═══ DATASET
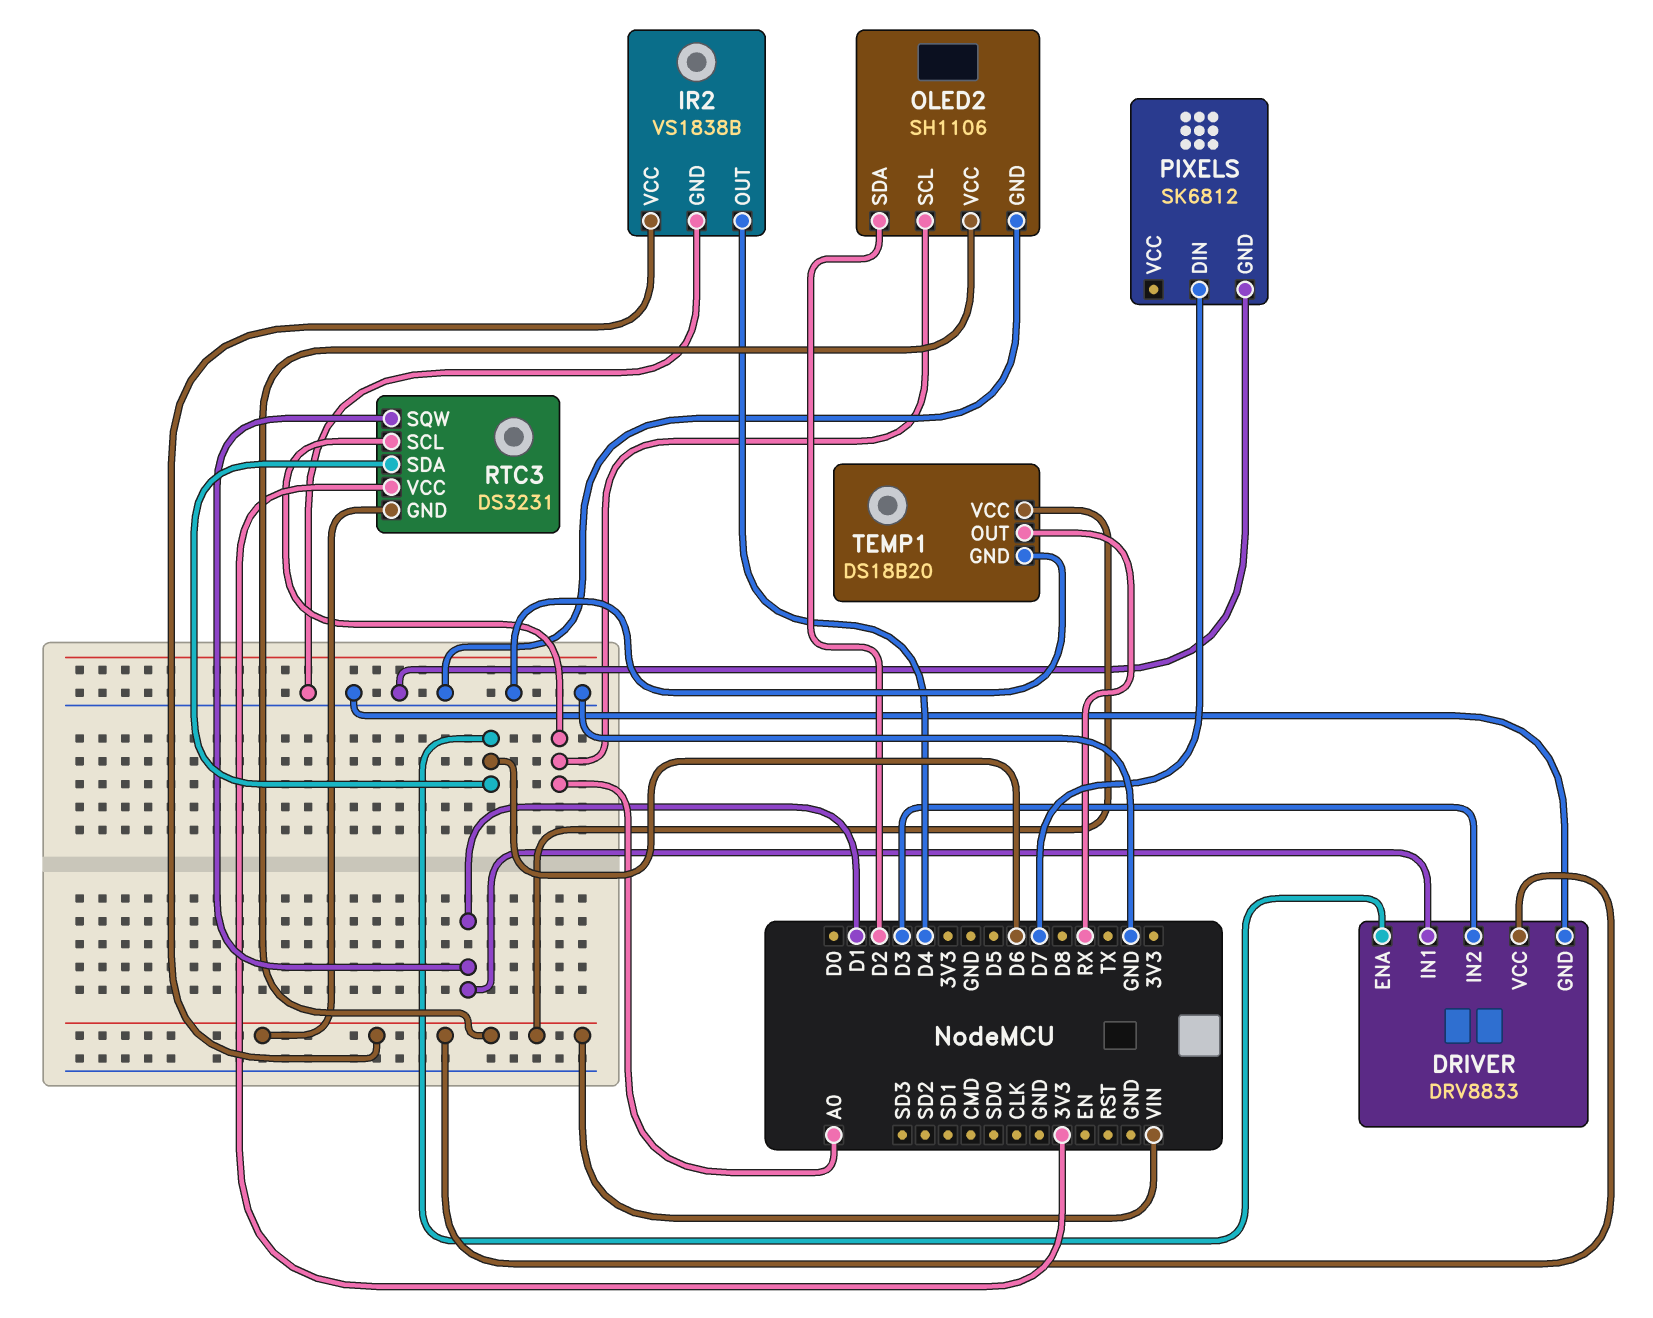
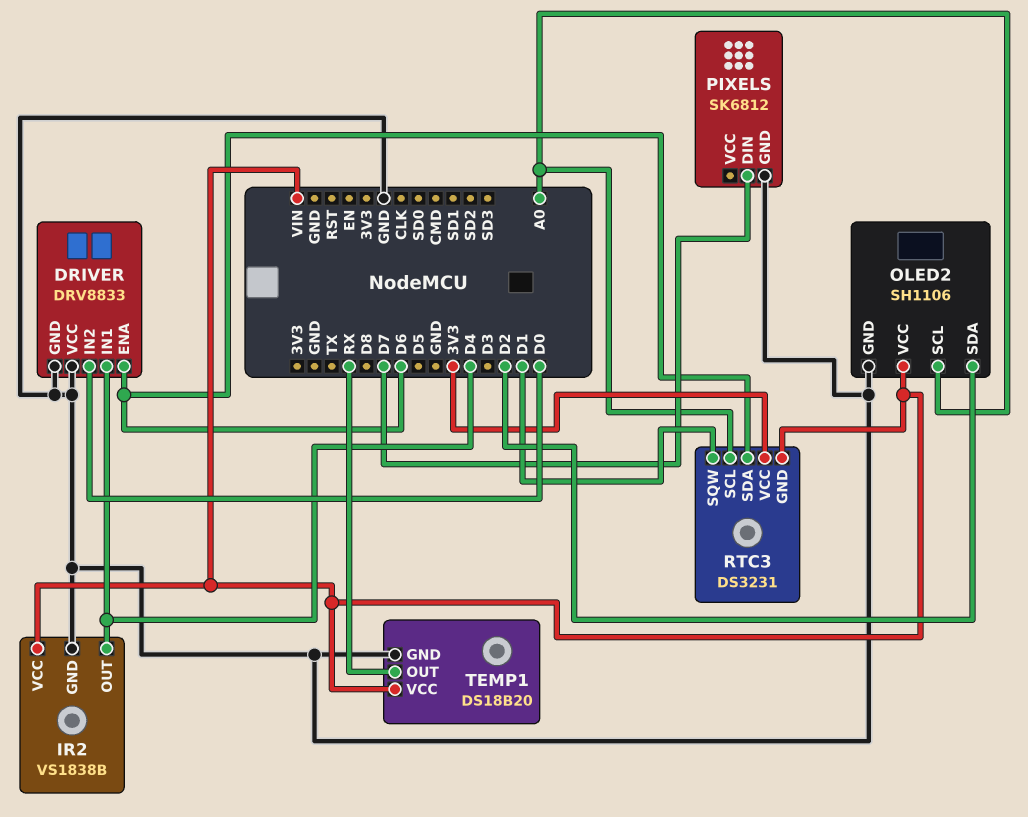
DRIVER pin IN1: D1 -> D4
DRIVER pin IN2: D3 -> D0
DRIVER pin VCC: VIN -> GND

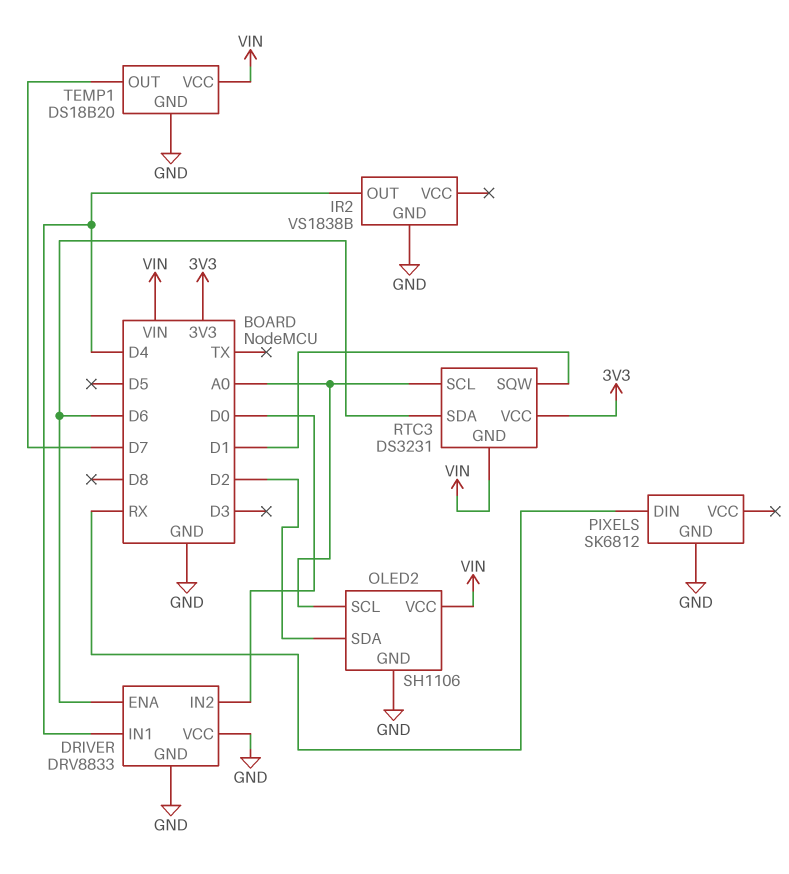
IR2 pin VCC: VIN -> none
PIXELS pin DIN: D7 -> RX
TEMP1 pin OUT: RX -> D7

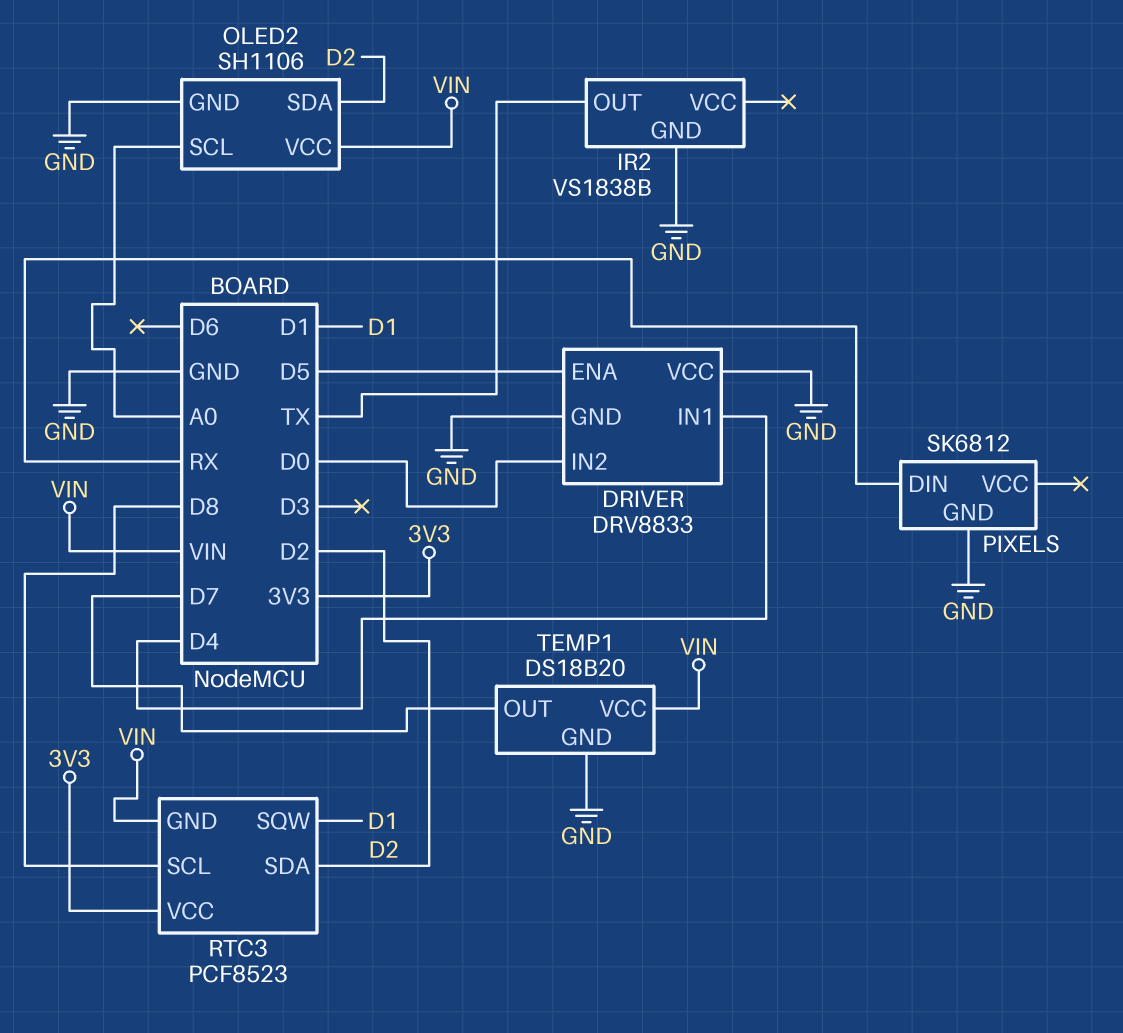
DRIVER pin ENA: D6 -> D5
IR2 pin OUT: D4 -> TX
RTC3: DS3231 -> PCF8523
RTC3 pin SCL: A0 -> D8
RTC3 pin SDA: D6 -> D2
══════
* EXERCISE AIM
The records above need to be given again exactly. Omit the pictures.

* FINAL ANSWER
DRIVER pin IN1: D1 -> D4
DRIVER pin IN2: D3 -> D0
DRIVER pin VCC: VIN -> GND

IR2 pin VCC: VIN -> none
PIXELS pin DIN: D7 -> RX
TEMP1 pin OUT: RX -> D7

DRIVER pin ENA: D6 -> D5
IR2 pin OUT: D4 -> TX
RTC3: DS3231 -> PCF8523
RTC3 pin SCL: A0 -> D8
RTC3 pin SDA: D6 -> D2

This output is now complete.